[Task requirements]
How many lines in the records below contain the string "markup"? Give only the number.

[Input records]
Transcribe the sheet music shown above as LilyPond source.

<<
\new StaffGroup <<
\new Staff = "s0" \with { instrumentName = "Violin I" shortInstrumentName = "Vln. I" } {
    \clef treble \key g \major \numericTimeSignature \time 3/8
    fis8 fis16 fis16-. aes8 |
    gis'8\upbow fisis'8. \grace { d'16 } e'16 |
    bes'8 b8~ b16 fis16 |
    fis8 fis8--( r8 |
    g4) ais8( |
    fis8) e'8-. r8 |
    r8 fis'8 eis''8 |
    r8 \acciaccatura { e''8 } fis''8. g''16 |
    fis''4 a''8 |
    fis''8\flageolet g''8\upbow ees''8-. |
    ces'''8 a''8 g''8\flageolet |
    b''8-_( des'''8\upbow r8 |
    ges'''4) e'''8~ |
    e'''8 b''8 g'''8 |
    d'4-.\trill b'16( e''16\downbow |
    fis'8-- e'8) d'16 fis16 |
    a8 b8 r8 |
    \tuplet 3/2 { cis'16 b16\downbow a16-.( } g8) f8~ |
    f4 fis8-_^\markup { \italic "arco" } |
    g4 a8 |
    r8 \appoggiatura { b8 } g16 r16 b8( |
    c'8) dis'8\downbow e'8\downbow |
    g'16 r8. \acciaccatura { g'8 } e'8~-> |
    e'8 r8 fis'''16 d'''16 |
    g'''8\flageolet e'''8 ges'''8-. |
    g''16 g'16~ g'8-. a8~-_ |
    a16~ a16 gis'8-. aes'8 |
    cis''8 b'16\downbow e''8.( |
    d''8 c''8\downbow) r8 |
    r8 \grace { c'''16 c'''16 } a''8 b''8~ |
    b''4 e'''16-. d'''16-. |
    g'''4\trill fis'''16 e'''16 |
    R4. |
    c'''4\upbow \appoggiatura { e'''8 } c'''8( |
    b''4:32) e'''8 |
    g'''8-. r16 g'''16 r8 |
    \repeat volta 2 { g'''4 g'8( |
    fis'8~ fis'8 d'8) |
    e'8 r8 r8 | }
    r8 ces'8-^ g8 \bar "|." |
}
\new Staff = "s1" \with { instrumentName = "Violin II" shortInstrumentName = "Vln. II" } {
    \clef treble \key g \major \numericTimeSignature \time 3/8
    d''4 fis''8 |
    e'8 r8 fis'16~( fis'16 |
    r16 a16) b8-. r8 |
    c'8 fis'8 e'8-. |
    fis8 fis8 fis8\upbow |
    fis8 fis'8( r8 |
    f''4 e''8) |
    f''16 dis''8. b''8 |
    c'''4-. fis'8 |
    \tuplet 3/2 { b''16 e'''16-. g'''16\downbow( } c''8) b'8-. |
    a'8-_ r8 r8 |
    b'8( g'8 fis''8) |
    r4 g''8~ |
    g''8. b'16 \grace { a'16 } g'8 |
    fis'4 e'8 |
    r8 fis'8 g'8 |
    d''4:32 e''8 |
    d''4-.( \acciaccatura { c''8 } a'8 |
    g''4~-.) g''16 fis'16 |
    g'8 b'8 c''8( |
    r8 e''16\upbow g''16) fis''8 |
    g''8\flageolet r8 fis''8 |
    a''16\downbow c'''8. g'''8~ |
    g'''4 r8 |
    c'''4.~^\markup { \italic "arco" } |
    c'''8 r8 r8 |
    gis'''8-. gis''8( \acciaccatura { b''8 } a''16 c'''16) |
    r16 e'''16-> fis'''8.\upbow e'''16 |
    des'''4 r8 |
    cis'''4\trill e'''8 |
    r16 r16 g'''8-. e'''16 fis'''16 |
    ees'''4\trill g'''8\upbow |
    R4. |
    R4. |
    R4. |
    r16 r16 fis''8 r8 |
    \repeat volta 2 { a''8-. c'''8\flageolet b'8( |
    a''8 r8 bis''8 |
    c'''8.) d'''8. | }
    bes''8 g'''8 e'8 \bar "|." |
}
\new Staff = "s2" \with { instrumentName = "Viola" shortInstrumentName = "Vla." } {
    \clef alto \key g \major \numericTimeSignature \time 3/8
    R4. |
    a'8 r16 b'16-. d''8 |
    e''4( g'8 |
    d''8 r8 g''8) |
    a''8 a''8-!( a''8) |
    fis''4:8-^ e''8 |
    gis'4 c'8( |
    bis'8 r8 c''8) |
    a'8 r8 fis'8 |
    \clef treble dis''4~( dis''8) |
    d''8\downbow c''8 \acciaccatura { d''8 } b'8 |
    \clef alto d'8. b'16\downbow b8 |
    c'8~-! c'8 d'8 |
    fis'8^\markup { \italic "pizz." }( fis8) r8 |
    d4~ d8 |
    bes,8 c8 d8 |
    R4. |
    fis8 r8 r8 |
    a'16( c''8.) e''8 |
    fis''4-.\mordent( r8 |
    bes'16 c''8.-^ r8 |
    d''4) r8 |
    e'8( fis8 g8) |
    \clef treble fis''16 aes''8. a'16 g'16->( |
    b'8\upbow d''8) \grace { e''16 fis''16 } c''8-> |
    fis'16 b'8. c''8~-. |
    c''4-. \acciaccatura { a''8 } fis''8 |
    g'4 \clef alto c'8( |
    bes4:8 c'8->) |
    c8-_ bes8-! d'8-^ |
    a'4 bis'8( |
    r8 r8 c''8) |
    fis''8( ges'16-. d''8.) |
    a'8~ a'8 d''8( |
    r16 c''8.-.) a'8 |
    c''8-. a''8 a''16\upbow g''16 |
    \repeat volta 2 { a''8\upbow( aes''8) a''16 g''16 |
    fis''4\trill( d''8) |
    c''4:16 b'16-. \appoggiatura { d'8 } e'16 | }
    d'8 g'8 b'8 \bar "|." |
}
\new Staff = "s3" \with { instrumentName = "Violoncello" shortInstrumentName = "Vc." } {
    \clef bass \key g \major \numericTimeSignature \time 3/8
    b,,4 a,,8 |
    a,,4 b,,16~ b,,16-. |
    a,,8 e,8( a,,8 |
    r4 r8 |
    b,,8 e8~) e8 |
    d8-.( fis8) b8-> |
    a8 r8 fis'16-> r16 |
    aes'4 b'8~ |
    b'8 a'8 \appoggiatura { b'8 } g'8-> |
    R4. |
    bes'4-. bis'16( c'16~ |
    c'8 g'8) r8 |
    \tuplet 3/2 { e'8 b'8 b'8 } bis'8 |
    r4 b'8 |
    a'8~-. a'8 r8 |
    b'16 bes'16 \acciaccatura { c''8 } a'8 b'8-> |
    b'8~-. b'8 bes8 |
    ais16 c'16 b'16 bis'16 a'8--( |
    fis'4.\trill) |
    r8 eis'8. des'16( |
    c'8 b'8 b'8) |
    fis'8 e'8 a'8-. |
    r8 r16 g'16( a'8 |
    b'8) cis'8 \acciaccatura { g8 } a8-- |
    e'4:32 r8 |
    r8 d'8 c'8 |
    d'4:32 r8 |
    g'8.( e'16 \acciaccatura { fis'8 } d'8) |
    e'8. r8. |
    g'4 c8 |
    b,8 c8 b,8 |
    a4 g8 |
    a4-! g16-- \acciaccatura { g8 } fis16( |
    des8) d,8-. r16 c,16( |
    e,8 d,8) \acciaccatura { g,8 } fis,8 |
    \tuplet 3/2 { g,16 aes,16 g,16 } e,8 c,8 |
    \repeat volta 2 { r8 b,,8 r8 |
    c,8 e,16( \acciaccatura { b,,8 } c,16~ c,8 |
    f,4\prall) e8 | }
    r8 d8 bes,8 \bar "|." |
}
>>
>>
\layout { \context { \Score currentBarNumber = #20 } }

[Completed exercise]
3